Object tracking records:
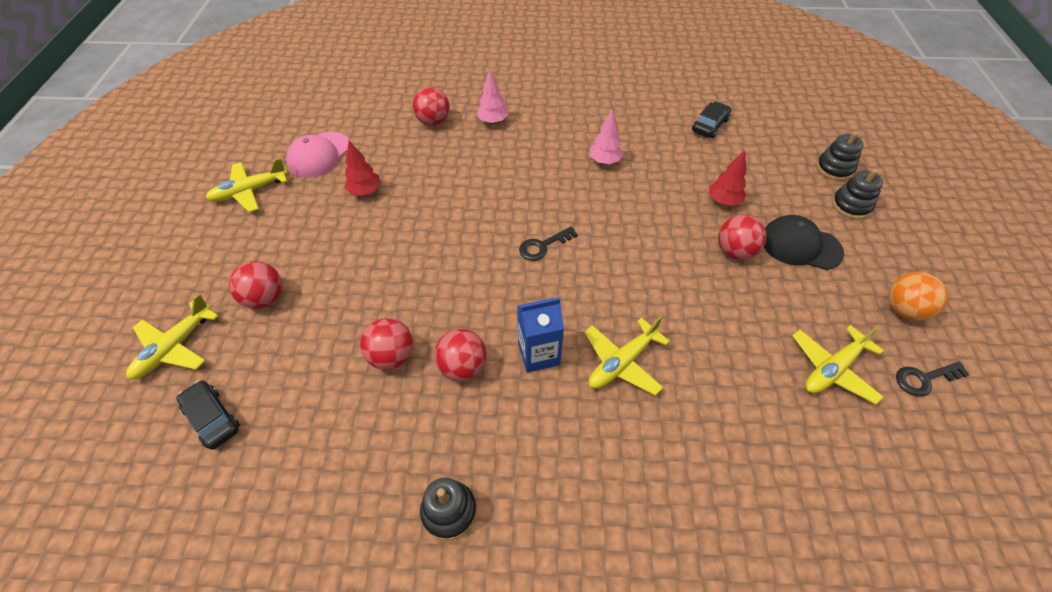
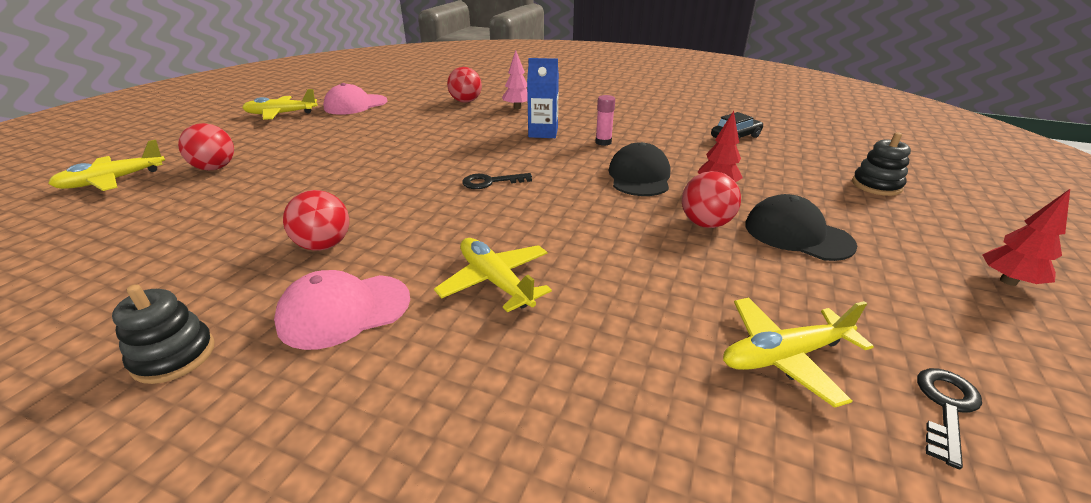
camera: 20 degrees right, 20 degrees down
(212, 418) = (75, 227): black car -> none
(365, 191) = (368, 127): red tree -> red tree (1008, 281)
(392, 356) = (269, 223): red ball -> none
(535, 428) = (344, 311): none -> pink cap
(539, 354) = (409, 253): blue carton -> blue carton (543, 133)
(604, 161) = (603, 142): pink tree -> pink glue stick
(622, 363) = (495, 281): yellow plane -> yellow plane turned 75 degrees clockwise
(659, 204) = (639, 176): none -> black cap
(851, 205) = (887, 216): black stacking toy -> none
(903, 309) = (933, 322): orange ball -> none
(924, 379) = (946, 408): black key -> black key turned 120 degrees clockwise

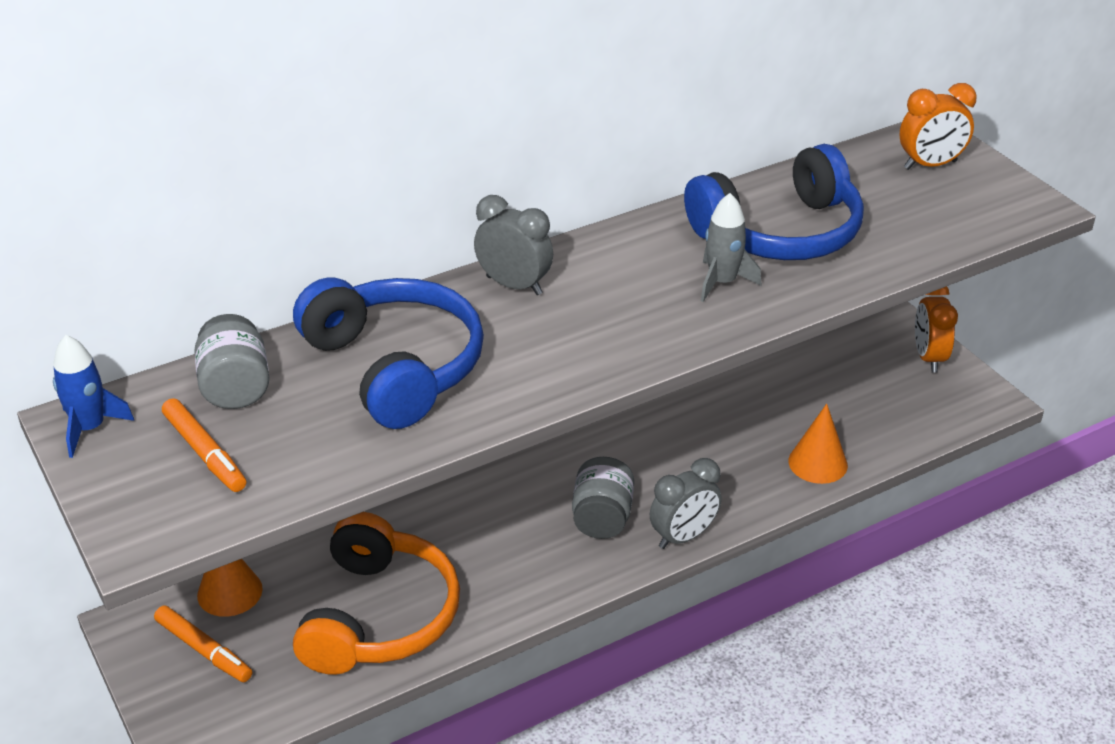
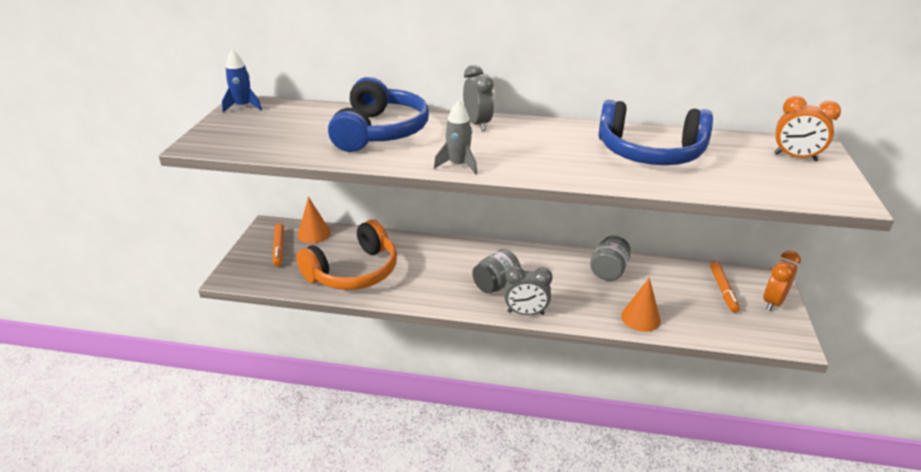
camera: 40 degrees right, 5 degrees down
(205, 452) = (265, 129): orange marker -> orange marker (723, 290)
(235, 387) = (311, 114): grey jar -> grey jar (608, 271)
(722, 282) = (584, 160): grey rocket -> grey rocket (458, 165)

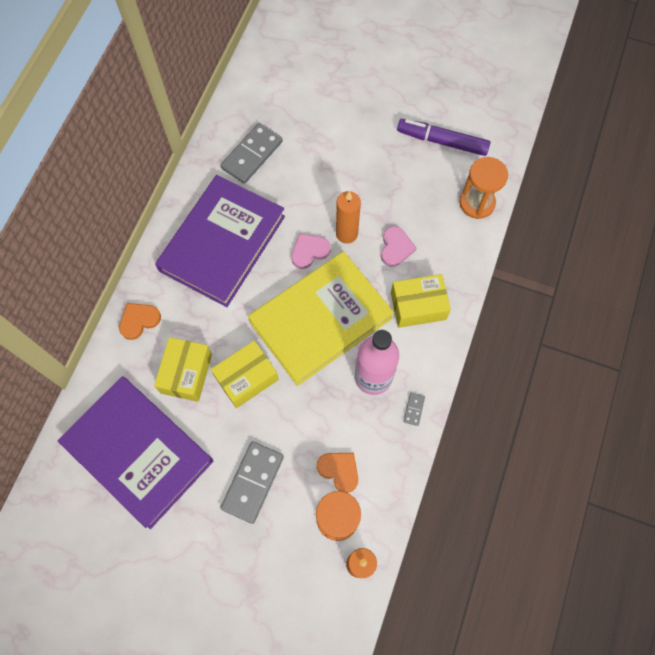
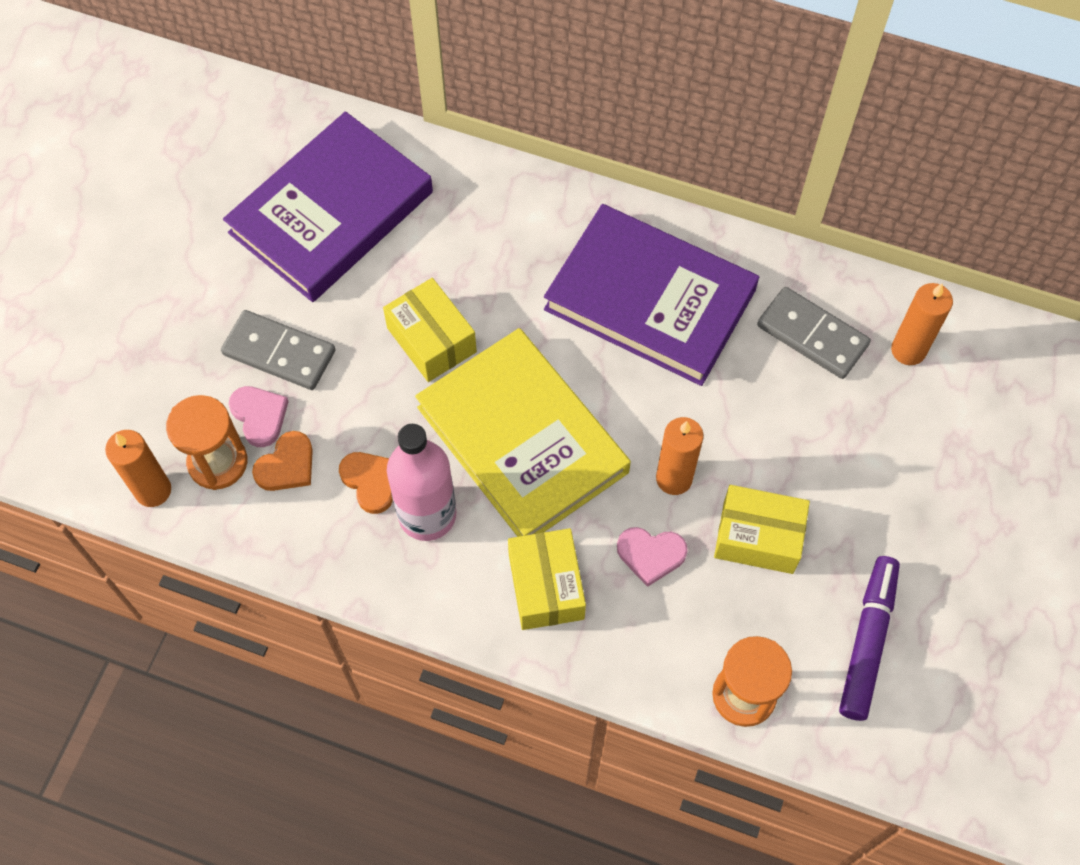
camera: 90 degrees right, 5 degrees down
(139, 321) = (522, 199): orange heart -> orange heart (371, 482)
(186, 373) = (441, 263): yellow box -> yellow box (758, 537)
(264, 107) = (908, 350): none -> orange candle
(309, 251) = (640, 423): pink heart -> pink heart (259, 416)
(413, 409) = (373, 573): grey domino -> none

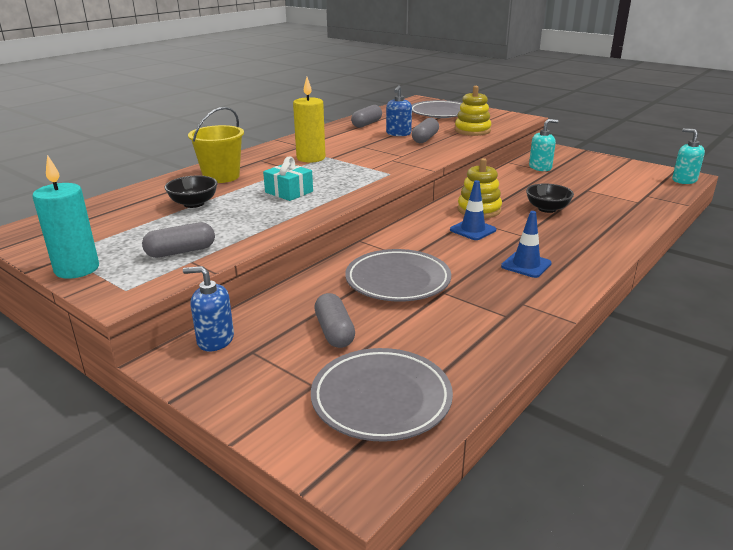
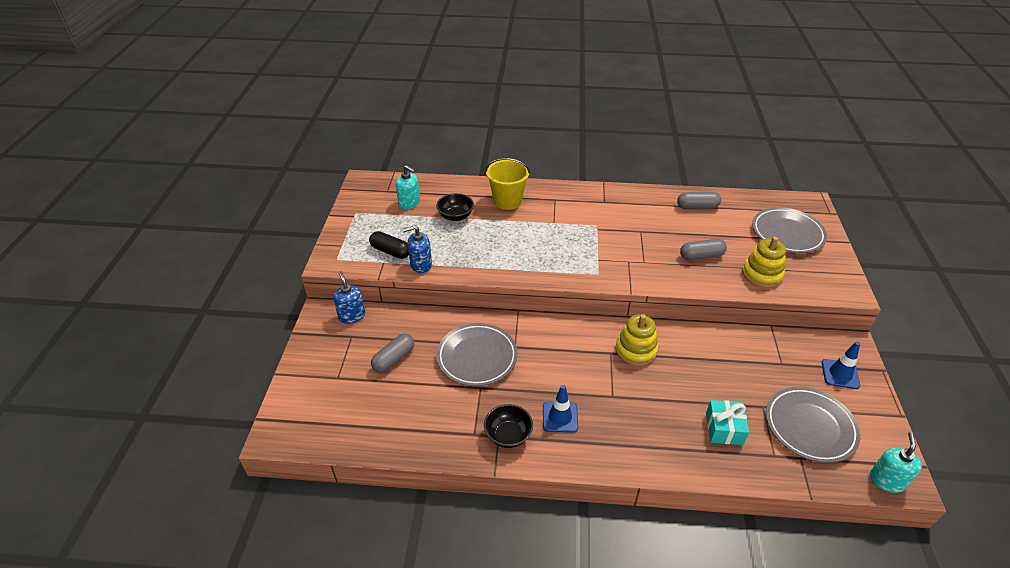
camera: 55 degrees right, 15 degrees up
(77, 269) = (344, 229): turquoise candle -> none
(181, 252) = (391, 251): grey capsule -> black capsule
(289, 192) = (512, 244): turquoise gift -> turquoise gift (724, 428)
(311, 158) = (584, 220): yellow candle -> none
(381, 399) = (342, 412): grey plate -> grey plate (810, 427)
(398, 133) = (695, 235): blue soap dispenser -> blue soap dispenser (421, 265)
(473, 230) = (593, 362): blue traffic cone -> blue traffic cone (840, 374)
(540, 167) = (783, 353): turquoise soap dispenser -> turquoise soap dispenser (409, 203)
(547, 209) = (684, 393): black bowl -> black bowl (508, 435)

§ **Exercise instructions**: Where the line containing "(622, 363) = (495, 281): yellow" appears, begin writing out the lines word for word, and continue through the last line of the data, leaving out pictures.

§ **Solution below**:
(622, 363) = (495, 281): yellow plane -> yellow plane turned 75 degrees clockwise
(659, 204) = (639, 176): none -> black cap
(851, 205) = (887, 216): black stacking toy -> none
(903, 309) = (933, 322): orange ball -> none
(924, 379) = (946, 408): black key -> black key turned 120 degrees clockwise

camera: 40 degrees right, 5 degrees down
(205, 452) = (265, 129): orange marker -> orange marker (723, 290)
(235, 387) = (311, 114): grey jar -> grey jar (608, 271)
(722, 282) = (584, 160): grey rocket -> grey rocket (458, 165)

camera: 90 degrees right, 5 degrees down
(139, 321) = (522, 199): orange heart -> orange heart (371, 482)
(186, 373) = (441, 263): yellow box -> yellow box (758, 537)
(264, 107) = (908, 350): none -> orange candle
(309, 251) = (640, 423): pink heart -> pink heart (259, 416)
(413, 409) = (373, 573): grey domino -> none

camera: 55 degrees right, 15 degrees up
(77, 269) = (344, 229): turquoise candle -> none
(181, 252) = (391, 251): grey capsule -> black capsule
(289, 192) = (512, 244): turquoise gift -> turquoise gift (724, 428)
(311, 158) = (584, 220): yellow candle -> none
(381, 399) = (342, 412): grey plate -> grey plate (810, 427)
(398, 133) = (695, 235): blue soap dispenser -> blue soap dispenser (421, 265)
(473, 230) = (593, 362): blue traffic cone -> blue traffic cone (840, 374)
(540, 167) = (783, 353): turquoise soap dispenser -> turquoise soap dispenser (409, 203)
(547, 209) = (684, 393): black bowl -> black bowl (508, 435)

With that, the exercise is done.